Using the data that follows, give the number of lines where the string "RESET" occurs, and nothing else.

● Detected change data
※

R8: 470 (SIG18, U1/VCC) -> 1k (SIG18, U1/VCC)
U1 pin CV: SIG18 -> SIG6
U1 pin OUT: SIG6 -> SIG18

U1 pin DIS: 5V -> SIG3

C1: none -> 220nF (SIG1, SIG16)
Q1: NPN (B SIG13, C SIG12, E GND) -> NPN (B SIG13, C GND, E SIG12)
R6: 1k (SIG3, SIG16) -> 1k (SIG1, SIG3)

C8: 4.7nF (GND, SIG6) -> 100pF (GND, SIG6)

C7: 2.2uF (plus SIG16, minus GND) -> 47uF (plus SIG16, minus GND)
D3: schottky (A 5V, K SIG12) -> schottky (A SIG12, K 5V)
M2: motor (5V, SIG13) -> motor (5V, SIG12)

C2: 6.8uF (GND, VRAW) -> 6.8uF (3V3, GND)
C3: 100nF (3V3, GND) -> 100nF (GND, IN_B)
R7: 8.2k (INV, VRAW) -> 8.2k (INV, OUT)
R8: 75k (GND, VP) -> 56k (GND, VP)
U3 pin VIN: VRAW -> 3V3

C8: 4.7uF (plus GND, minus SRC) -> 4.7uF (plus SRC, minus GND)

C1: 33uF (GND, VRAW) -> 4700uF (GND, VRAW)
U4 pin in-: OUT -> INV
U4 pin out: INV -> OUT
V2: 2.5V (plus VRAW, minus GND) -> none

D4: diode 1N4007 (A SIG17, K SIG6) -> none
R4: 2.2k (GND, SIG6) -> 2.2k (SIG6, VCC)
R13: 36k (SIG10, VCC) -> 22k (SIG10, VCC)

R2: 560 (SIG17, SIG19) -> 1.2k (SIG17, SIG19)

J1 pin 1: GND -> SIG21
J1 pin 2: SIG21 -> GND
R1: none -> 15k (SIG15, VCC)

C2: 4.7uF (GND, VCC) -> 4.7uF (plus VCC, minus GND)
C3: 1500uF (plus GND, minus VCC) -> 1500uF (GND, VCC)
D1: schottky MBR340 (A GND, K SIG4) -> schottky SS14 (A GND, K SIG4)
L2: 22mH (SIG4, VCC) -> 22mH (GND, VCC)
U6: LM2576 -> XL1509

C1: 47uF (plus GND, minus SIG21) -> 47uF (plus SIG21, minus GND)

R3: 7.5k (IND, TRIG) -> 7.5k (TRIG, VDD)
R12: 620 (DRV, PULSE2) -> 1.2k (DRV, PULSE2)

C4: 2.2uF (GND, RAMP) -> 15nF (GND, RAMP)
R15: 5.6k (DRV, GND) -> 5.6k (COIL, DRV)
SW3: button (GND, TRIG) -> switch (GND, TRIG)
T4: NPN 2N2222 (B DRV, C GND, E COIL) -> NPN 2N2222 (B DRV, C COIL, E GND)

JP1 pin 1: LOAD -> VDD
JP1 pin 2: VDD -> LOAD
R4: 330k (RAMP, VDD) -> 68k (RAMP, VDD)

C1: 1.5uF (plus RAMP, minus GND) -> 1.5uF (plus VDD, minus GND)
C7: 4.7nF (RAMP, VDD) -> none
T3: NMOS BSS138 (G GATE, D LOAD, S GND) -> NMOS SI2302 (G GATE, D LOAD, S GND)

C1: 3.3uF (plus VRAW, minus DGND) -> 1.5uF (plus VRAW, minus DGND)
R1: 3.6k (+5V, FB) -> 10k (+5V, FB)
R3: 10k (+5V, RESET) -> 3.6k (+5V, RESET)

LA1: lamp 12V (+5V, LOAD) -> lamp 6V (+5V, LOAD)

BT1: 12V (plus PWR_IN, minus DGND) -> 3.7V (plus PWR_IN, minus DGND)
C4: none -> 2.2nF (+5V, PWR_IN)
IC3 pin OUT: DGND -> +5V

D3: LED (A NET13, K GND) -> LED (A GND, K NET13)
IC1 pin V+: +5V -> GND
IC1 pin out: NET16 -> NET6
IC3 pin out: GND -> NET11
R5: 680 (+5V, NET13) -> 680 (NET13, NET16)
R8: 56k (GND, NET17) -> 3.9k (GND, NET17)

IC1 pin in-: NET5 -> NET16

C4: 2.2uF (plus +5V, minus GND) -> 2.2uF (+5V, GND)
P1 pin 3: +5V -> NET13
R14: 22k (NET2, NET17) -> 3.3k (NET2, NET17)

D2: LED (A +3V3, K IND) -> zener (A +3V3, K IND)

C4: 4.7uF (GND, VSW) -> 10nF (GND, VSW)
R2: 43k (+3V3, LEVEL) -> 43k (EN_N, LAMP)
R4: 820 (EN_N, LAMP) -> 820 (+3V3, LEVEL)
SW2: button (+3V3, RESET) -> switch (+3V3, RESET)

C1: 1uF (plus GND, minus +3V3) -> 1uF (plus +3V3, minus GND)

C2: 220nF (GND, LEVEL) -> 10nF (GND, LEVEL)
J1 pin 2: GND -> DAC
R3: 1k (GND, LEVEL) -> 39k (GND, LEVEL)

※

● Response to the task
2